(Data for locating visible targets)

________________

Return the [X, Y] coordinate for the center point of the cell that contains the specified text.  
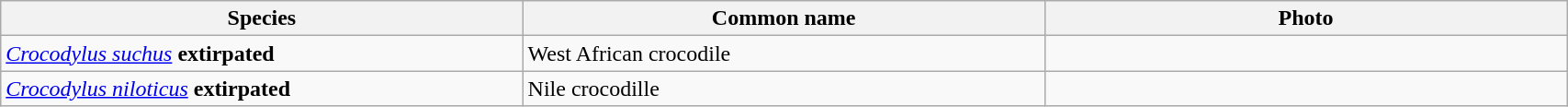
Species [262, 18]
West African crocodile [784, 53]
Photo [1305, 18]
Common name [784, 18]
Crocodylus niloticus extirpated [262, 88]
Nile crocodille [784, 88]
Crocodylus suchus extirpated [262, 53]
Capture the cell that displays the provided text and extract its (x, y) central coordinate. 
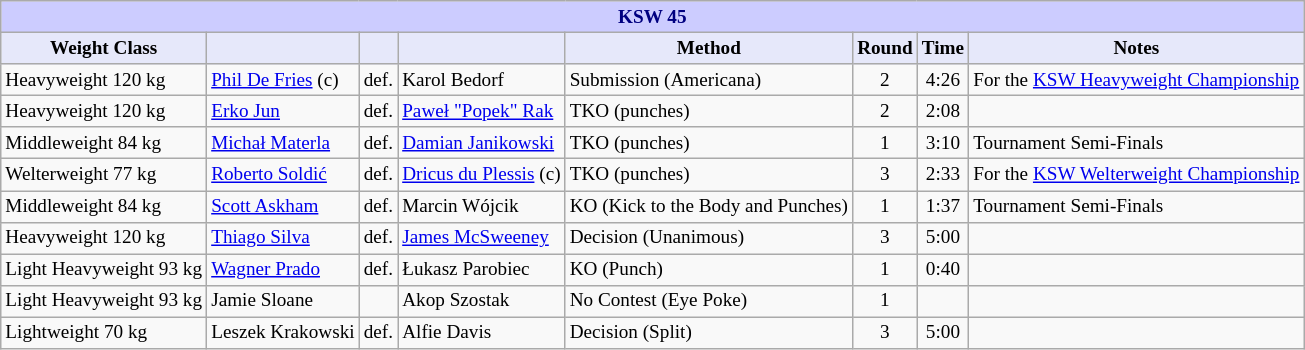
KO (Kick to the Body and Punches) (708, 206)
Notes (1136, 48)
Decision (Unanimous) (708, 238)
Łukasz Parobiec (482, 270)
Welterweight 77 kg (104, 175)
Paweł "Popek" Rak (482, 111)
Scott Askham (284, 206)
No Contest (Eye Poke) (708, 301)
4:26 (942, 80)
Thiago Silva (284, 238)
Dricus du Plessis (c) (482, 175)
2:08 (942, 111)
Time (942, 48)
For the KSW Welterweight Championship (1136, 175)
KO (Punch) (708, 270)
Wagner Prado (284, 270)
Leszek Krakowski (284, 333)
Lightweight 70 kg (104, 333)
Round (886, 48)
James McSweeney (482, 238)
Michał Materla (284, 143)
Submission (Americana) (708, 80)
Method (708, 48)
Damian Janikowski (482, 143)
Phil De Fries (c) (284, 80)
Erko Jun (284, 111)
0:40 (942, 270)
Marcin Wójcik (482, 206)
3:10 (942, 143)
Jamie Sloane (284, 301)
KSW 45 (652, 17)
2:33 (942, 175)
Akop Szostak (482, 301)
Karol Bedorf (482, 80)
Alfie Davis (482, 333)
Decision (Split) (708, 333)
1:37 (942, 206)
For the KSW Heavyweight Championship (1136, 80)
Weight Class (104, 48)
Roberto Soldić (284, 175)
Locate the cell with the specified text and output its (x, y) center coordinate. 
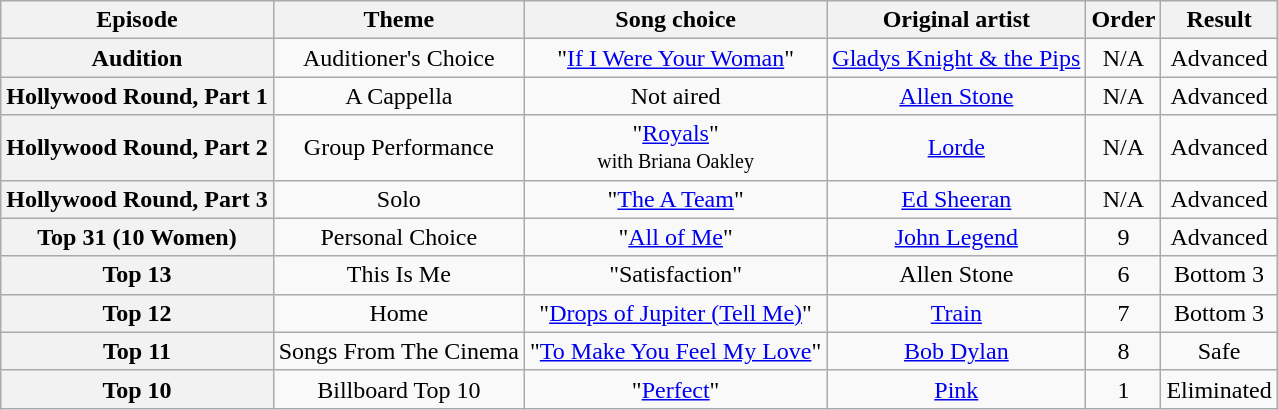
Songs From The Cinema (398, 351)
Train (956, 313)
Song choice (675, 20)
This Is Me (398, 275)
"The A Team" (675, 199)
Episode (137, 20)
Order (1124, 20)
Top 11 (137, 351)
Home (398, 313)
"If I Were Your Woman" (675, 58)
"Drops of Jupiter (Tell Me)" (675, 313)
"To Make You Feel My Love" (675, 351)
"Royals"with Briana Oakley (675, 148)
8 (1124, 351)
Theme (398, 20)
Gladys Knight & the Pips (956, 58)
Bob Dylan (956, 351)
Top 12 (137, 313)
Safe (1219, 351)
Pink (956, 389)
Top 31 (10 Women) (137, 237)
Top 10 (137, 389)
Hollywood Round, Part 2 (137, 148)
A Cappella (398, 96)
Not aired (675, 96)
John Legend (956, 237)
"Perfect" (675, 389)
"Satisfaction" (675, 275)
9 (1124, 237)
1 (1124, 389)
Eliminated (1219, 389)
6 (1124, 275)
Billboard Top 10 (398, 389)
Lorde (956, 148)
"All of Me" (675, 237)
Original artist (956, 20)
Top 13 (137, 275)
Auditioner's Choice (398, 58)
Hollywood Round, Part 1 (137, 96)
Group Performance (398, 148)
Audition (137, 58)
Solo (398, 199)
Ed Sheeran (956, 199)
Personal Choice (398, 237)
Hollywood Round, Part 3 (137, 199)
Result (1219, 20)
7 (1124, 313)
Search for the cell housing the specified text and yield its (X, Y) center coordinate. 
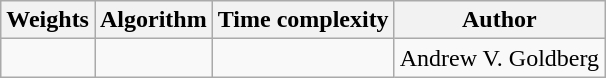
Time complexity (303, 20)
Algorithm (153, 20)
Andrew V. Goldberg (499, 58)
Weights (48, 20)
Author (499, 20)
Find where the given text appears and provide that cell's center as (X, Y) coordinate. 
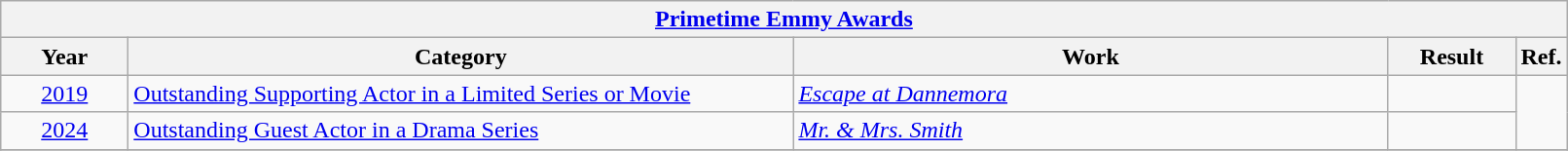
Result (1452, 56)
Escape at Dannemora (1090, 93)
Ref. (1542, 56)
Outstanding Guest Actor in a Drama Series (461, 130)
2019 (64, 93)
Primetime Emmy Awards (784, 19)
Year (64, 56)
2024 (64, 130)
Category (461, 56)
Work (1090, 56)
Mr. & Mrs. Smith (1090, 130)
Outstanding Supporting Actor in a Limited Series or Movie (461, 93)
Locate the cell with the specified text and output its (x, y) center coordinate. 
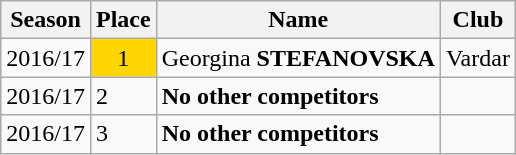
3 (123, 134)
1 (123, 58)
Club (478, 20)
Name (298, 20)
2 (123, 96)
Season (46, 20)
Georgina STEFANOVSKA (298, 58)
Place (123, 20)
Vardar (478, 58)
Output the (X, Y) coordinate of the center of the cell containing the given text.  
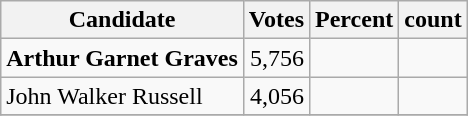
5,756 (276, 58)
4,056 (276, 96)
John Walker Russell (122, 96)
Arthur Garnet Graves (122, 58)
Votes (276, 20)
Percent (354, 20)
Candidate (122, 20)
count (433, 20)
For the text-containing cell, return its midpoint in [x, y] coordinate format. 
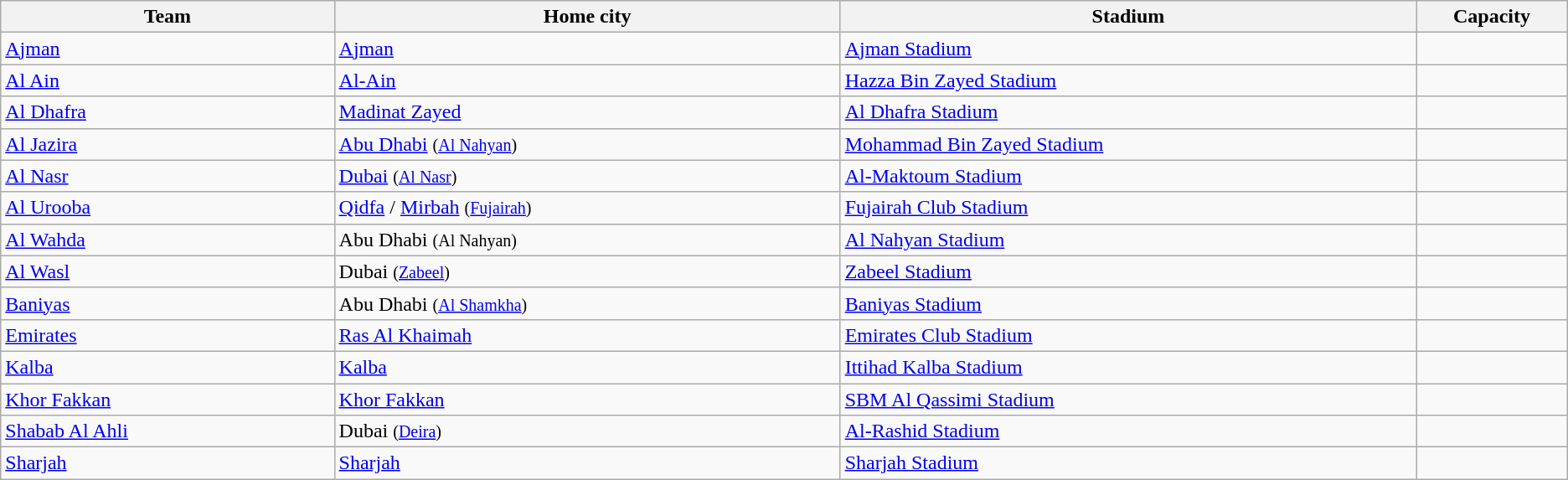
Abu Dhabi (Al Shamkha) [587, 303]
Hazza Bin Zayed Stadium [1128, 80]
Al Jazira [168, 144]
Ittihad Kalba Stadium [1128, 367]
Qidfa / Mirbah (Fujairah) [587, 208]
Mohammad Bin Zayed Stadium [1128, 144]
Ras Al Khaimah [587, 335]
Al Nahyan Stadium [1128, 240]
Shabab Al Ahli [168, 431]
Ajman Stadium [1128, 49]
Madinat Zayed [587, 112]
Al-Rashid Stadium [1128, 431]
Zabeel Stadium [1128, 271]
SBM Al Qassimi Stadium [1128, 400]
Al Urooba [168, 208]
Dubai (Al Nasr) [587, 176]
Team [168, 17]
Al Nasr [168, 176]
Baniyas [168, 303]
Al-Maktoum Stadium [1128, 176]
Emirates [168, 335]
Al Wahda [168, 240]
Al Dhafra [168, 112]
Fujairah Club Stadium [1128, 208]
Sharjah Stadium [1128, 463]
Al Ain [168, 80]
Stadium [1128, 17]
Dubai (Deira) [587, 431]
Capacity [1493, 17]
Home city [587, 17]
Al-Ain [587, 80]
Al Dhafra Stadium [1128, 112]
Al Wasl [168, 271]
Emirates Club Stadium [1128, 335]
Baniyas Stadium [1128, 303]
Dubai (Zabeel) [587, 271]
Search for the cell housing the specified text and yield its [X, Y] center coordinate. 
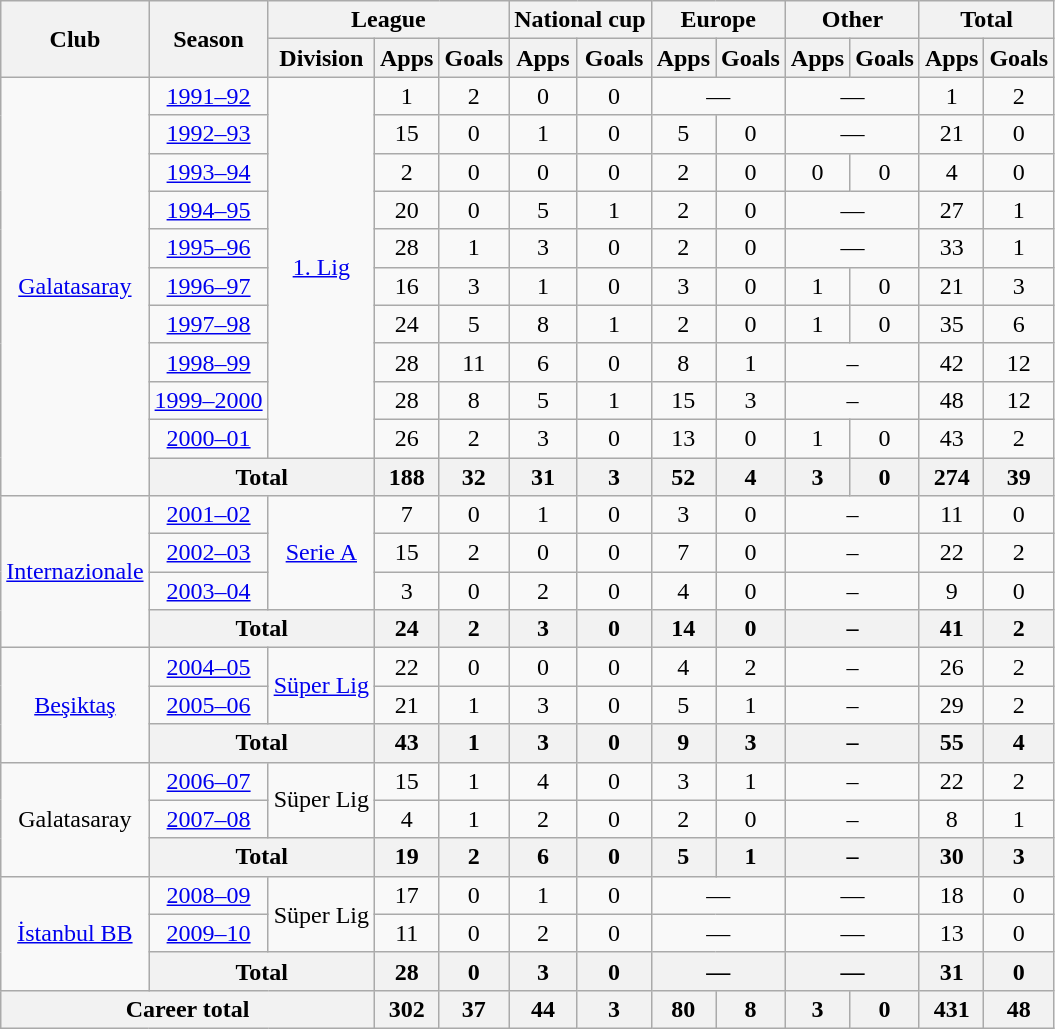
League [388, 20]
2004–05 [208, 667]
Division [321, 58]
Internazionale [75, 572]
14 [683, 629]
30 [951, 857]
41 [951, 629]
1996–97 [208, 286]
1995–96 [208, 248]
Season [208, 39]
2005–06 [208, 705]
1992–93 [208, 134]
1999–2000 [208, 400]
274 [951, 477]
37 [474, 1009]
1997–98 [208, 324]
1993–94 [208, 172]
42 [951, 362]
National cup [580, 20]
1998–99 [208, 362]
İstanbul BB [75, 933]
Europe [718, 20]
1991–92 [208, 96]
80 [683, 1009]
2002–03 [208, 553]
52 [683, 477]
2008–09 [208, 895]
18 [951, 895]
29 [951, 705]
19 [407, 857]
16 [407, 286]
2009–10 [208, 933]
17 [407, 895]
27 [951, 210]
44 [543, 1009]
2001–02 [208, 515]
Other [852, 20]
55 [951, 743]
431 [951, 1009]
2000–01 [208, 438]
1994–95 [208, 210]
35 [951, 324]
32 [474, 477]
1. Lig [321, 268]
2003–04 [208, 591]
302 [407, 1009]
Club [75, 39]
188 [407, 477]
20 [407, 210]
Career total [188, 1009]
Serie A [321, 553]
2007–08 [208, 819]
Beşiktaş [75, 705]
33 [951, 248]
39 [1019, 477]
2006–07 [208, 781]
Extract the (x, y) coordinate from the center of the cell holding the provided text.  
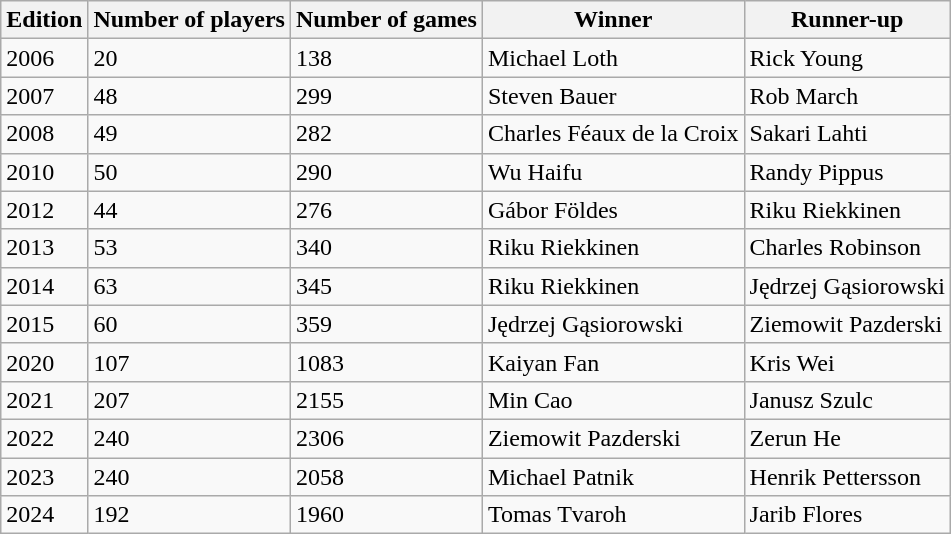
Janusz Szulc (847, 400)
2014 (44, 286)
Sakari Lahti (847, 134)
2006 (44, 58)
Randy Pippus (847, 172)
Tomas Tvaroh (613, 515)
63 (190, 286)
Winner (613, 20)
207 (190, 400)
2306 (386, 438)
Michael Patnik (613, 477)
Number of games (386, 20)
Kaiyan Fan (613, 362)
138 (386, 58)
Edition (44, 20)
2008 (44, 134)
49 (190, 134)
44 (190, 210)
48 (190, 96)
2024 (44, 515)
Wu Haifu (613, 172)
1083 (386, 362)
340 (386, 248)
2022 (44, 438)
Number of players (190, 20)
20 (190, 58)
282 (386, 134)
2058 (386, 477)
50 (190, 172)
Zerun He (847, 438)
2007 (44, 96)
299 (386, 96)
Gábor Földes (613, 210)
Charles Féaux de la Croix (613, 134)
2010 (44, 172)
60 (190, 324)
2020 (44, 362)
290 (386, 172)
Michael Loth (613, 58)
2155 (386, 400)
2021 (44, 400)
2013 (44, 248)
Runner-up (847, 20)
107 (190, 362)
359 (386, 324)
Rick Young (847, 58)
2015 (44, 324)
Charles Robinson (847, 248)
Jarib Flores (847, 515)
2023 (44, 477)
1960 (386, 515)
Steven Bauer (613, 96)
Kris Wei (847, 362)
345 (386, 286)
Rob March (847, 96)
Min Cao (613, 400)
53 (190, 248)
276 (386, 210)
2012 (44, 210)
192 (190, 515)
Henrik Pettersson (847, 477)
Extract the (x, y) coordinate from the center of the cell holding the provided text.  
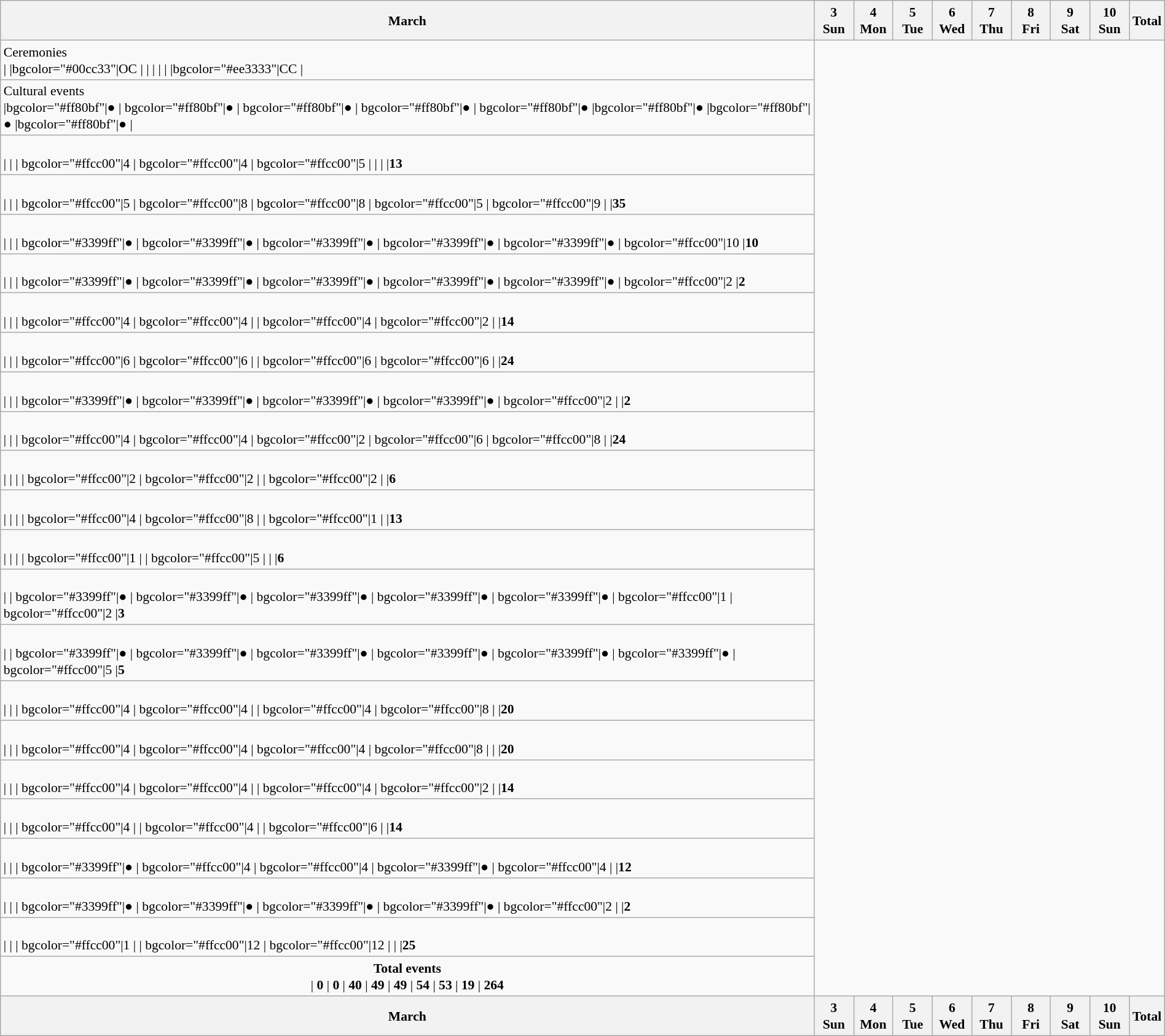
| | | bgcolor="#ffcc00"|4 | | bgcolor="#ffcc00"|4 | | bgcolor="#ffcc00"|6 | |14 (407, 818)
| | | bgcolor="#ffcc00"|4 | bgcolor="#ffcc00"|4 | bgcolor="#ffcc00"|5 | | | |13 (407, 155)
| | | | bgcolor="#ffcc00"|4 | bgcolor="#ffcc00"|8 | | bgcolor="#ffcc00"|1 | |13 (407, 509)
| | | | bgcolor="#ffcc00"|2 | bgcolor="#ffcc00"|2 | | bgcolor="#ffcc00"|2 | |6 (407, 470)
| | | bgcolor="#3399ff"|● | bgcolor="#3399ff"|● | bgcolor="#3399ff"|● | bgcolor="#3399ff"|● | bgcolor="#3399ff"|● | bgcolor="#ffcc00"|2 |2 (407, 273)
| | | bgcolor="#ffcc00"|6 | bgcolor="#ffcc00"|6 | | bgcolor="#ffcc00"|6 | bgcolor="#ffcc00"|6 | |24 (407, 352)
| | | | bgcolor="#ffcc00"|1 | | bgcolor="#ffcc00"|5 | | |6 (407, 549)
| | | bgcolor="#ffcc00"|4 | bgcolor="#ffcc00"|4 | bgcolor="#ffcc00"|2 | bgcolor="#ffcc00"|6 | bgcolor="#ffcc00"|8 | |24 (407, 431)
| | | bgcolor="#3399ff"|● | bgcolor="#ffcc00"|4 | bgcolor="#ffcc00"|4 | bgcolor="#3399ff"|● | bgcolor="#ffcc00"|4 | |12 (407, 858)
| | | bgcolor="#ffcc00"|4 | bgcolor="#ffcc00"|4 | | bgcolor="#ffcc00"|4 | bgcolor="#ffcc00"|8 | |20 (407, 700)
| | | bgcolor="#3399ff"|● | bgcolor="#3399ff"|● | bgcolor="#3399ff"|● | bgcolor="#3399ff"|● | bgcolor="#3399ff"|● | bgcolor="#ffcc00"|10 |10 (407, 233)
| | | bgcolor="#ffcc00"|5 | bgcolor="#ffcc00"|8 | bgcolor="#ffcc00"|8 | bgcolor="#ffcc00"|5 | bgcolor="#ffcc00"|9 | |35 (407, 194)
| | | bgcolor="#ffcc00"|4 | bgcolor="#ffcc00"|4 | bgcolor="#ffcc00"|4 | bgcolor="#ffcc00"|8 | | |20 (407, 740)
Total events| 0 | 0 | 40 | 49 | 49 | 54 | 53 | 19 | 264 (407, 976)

________________

# [Written problem]
How many lines of the records above contain the string "John"? Reply with the number alone.

# [Right answer]
2